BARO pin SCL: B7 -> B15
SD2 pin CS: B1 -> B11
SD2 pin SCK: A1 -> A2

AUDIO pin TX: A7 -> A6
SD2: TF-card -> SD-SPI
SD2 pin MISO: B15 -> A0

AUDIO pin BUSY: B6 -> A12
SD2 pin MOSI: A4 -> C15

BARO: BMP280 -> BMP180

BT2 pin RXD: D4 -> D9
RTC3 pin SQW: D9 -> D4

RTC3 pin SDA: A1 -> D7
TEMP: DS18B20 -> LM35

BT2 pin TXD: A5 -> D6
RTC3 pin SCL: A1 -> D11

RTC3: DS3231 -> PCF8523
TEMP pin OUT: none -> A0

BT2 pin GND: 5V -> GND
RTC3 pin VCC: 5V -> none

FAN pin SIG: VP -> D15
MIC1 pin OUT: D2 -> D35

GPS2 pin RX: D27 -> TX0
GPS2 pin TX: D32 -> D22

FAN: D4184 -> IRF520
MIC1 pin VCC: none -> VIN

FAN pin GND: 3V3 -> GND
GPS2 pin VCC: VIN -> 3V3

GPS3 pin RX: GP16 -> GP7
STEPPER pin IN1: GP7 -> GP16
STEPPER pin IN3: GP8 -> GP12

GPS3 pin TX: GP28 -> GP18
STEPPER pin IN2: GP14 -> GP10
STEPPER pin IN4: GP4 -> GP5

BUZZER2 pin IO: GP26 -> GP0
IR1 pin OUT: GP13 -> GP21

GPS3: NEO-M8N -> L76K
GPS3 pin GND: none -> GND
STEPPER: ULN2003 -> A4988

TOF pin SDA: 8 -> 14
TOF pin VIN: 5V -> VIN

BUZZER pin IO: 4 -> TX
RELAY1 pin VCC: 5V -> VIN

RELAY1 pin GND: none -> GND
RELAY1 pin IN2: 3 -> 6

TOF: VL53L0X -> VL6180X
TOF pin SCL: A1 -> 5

○ ○ ○ ○ ○ ○ ○

* **INSTRUCTIONS TO FOLLOW**: Where a line in the entries holds the word "TEMP", copy that line.

* **PROBLEM SOLUTION**:
TEMP: DS18B20 -> LM35
TEMP pin OUT: none -> A0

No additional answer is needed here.